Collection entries
************
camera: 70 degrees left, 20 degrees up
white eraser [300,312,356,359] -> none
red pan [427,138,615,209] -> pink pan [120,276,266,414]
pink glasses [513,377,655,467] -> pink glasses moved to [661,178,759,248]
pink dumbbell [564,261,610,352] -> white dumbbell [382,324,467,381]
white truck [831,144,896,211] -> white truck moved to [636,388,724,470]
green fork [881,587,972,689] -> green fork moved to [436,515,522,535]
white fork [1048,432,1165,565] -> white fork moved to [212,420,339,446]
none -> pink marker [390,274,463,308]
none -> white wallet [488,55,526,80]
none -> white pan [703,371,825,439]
************
**PROBLEM REQUIREMENTS**
Identify each line in the entries with the word "pink" and copy it.

**ANSWER BOX**
red pan [427,138,615,209] -> pink pan [120,276,266,414]
pink glasses [513,377,655,467] -> pink glasses moved to [661,178,759,248]
pink dumbbell [564,261,610,352] -> white dumbbell [382,324,467,381]
none -> pink marker [390,274,463,308]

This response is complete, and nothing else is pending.